Instructions for the task:
Line by line, repeat all the material exactly as it appears.
↓↓↓
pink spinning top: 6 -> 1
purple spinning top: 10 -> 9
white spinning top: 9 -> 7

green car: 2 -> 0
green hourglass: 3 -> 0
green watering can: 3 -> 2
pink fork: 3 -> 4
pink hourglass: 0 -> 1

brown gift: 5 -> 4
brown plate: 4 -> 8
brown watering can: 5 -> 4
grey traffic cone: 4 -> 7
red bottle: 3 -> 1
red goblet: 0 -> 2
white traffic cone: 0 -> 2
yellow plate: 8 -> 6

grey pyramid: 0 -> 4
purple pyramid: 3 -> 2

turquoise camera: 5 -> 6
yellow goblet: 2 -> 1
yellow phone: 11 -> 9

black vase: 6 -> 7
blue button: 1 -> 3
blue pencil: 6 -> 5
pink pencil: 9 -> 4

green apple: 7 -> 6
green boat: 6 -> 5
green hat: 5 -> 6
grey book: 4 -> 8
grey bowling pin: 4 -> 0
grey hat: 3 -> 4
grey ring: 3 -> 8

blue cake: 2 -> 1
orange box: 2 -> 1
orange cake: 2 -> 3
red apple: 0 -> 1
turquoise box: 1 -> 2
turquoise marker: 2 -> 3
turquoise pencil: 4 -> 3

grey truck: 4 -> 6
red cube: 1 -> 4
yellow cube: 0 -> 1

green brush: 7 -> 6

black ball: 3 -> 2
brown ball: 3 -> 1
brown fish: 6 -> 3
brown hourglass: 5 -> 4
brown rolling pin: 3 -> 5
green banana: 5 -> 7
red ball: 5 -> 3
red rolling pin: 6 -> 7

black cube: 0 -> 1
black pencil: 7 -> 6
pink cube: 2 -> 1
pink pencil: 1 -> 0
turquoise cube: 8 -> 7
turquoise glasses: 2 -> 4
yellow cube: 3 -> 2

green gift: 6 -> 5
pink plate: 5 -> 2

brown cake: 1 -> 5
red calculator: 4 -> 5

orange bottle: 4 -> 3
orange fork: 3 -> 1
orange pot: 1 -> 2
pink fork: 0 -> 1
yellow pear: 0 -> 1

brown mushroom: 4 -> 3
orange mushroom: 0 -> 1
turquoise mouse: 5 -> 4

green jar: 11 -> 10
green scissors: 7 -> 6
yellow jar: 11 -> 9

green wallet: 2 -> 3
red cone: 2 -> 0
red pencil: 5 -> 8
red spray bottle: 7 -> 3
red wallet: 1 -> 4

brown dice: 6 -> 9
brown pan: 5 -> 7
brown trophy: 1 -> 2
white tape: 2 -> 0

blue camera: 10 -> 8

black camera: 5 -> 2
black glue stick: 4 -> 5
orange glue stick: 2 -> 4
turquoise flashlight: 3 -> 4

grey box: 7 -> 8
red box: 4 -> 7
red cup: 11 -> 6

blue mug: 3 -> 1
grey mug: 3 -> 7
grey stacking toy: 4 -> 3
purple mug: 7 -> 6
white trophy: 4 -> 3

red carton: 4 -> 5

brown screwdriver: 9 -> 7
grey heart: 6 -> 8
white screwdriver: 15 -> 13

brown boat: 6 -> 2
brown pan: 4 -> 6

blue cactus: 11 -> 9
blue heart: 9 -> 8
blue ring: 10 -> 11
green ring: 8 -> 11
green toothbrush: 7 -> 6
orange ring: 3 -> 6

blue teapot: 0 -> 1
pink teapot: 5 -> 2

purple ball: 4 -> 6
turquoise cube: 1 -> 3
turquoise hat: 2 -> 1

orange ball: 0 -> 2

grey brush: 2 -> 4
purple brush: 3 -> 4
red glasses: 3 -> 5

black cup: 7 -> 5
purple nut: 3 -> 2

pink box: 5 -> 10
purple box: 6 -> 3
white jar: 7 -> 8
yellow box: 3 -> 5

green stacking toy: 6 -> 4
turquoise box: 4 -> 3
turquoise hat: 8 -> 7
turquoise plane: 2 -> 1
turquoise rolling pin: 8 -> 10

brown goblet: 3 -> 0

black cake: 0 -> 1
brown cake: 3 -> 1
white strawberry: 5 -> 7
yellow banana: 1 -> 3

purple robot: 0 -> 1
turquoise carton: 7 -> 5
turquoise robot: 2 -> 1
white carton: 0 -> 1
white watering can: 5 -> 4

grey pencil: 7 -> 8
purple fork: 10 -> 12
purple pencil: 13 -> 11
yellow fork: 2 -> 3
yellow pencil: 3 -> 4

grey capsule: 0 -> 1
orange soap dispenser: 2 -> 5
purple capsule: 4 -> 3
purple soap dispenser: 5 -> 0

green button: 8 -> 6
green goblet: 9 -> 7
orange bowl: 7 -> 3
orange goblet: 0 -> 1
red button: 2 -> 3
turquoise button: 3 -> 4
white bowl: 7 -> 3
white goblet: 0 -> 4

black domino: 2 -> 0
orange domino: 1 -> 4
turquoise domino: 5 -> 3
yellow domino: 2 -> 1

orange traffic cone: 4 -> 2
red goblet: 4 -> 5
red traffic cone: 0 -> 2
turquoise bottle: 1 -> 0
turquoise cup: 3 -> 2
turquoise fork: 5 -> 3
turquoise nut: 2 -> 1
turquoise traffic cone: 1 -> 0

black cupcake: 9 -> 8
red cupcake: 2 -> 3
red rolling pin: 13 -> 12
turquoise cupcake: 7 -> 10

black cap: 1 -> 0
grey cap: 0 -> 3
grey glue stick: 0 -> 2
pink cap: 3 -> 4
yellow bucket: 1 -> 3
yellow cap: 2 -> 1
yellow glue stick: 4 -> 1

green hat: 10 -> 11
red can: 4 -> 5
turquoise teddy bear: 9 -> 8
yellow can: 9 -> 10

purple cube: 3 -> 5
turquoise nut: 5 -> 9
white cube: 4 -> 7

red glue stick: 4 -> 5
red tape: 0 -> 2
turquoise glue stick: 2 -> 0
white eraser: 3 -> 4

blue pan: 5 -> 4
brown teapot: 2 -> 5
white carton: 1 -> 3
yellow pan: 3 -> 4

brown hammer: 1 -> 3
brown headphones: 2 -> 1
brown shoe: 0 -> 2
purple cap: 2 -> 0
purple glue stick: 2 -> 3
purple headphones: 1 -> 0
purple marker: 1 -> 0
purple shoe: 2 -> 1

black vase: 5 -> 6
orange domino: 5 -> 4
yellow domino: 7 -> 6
↑↑↑
Response area:
pink spinning top: 6 -> 1
purple spinning top: 10 -> 9
white spinning top: 9 -> 7

green car: 2 -> 0
green hourglass: 3 -> 0
green watering can: 3 -> 2
pink fork: 3 -> 4
pink hourglass: 0 -> 1

brown gift: 5 -> 4
brown plate: 4 -> 8
brown watering can: 5 -> 4
grey traffic cone: 4 -> 7
red bottle: 3 -> 1
red goblet: 0 -> 2
white traffic cone: 0 -> 2
yellow plate: 8 -> 6

grey pyramid: 0 -> 4
purple pyramid: 3 -> 2

turquoise camera: 5 -> 6
yellow goblet: 2 -> 1
yellow phone: 11 -> 9

black vase: 6 -> 7
blue button: 1 -> 3
blue pencil: 6 -> 5
pink pencil: 9 -> 4

green apple: 7 -> 6
green boat: 6 -> 5
green hat: 5 -> 6
grey book: 4 -> 8
grey bowling pin: 4 -> 0
grey hat: 3 -> 4
grey ring: 3 -> 8

blue cake: 2 -> 1
orange box: 2 -> 1
orange cake: 2 -> 3
red apple: 0 -> 1
turquoise box: 1 -> 2
turquoise marker: 2 -> 3
turquoise pencil: 4 -> 3

grey truck: 4 -> 6
red cube: 1 -> 4
yellow cube: 0 -> 1

green brush: 7 -> 6

black ball: 3 -> 2
brown ball: 3 -> 1
brown fish: 6 -> 3
brown hourglass: 5 -> 4
brown rolling pin: 3 -> 5
green banana: 5 -> 7
red ball: 5 -> 3
red rolling pin: 6 -> 7

black cube: 0 -> 1
black pencil: 7 -> 6
pink cube: 2 -> 1
pink pencil: 1 -> 0
turquoise cube: 8 -> 7
turquoise glasses: 2 -> 4
yellow cube: 3 -> 2

green gift: 6 -> 5
pink plate: 5 -> 2

brown cake: 1 -> 5
red calculator: 4 -> 5

orange bottle: 4 -> 3
orange fork: 3 -> 1
orange pot: 1 -> 2
pink fork: 0 -> 1
yellow pear: 0 -> 1

brown mushroom: 4 -> 3
orange mushroom: 0 -> 1
turquoise mouse: 5 -> 4

green jar: 11 -> 10
green scissors: 7 -> 6
yellow jar: 11 -> 9

green wallet: 2 -> 3
red cone: 2 -> 0
red pencil: 5 -> 8
red spray bottle: 7 -> 3
red wallet: 1 -> 4

brown dice: 6 -> 9
brown pan: 5 -> 7
brown trophy: 1 -> 2
white tape: 2 -> 0

blue camera: 10 -> 8

black camera: 5 -> 2
black glue stick: 4 -> 5
orange glue stick: 2 -> 4
turquoise flashlight: 3 -> 4

grey box: 7 -> 8
red box: 4 -> 7
red cup: 11 -> 6

blue mug: 3 -> 1
grey mug: 3 -> 7
grey stacking toy: 4 -> 3
purple mug: 7 -> 6
white trophy: 4 -> 3

red carton: 4 -> 5

brown screwdriver: 9 -> 7
grey heart: 6 -> 8
white screwdriver: 15 -> 13

brown boat: 6 -> 2
brown pan: 4 -> 6

blue cactus: 11 -> 9
blue heart: 9 -> 8
blue ring: 10 -> 11
green ring: 8 -> 11
green toothbrush: 7 -> 6
orange ring: 3 -> 6

blue teapot: 0 -> 1
pink teapot: 5 -> 2

purple ball: 4 -> 6
turquoise cube: 1 -> 3
turquoise hat: 2 -> 1

orange ball: 0 -> 2

grey brush: 2 -> 4
purple brush: 3 -> 4
red glasses: 3 -> 5

black cup: 7 -> 5
purple nut: 3 -> 2

pink box: 5 -> 10
purple box: 6 -> 3
white jar: 7 -> 8
yellow box: 3 -> 5

green stacking toy: 6 -> 4
turquoise box: 4 -> 3
turquoise hat: 8 -> 7
turquoise plane: 2 -> 1
turquoise rolling pin: 8 -> 10

brown goblet: 3 -> 0

black cake: 0 -> 1
brown cake: 3 -> 1
white strawberry: 5 -> 7
yellow banana: 1 -> 3

purple robot: 0 -> 1
turquoise carton: 7 -> 5
turquoise robot: 2 -> 1
white carton: 0 -> 1
white watering can: 5 -> 4

grey pencil: 7 -> 8
purple fork: 10 -> 12
purple pencil: 13 -> 11
yellow fork: 2 -> 3
yellow pencil: 3 -> 4

grey capsule: 0 -> 1
orange soap dispenser: 2 -> 5
purple capsule: 4 -> 3
purple soap dispenser: 5 -> 0

green button: 8 -> 6
green goblet: 9 -> 7
orange bowl: 7 -> 3
orange goblet: 0 -> 1
red button: 2 -> 3
turquoise button: 3 -> 4
white bowl: 7 -> 3
white goblet: 0 -> 4

black domino: 2 -> 0
orange domino: 1 -> 4
turquoise domino: 5 -> 3
yellow domino: 2 -> 1

orange traffic cone: 4 -> 2
red goblet: 4 -> 5
red traffic cone: 0 -> 2
turquoise bottle: 1 -> 0
turquoise cup: 3 -> 2
turquoise fork: 5 -> 3
turquoise nut: 2 -> 1
turquoise traffic cone: 1 -> 0

black cupcake: 9 -> 8
red cupcake: 2 -> 3
red rolling pin: 13 -> 12
turquoise cupcake: 7 -> 10

black cap: 1 -> 0
grey cap: 0 -> 3
grey glue stick: 0 -> 2
pink cap: 3 -> 4
yellow bucket: 1 -> 3
yellow cap: 2 -> 1
yellow glue stick: 4 -> 1

green hat: 10 -> 11
red can: 4 -> 5
turquoise teddy bear: 9 -> 8
yellow can: 9 -> 10

purple cube: 3 -> 5
turquoise nut: 5 -> 9
white cube: 4 -> 7

red glue stick: 4 -> 5
red tape: 0 -> 2
turquoise glue stick: 2 -> 0
white eraser: 3 -> 4

blue pan: 5 -> 4
brown teapot: 2 -> 5
white carton: 1 -> 3
yellow pan: 3 -> 4

brown hammer: 1 -> 3
brown headphones: 2 -> 1
brown shoe: 0 -> 2
purple cap: 2 -> 0
purple glue stick: 2 -> 3
purple headphones: 1 -> 0
purple marker: 1 -> 0
purple shoe: 2 -> 1

black vase: 5 -> 6
orange domino: 5 -> 4
yellow domino: 7 -> 6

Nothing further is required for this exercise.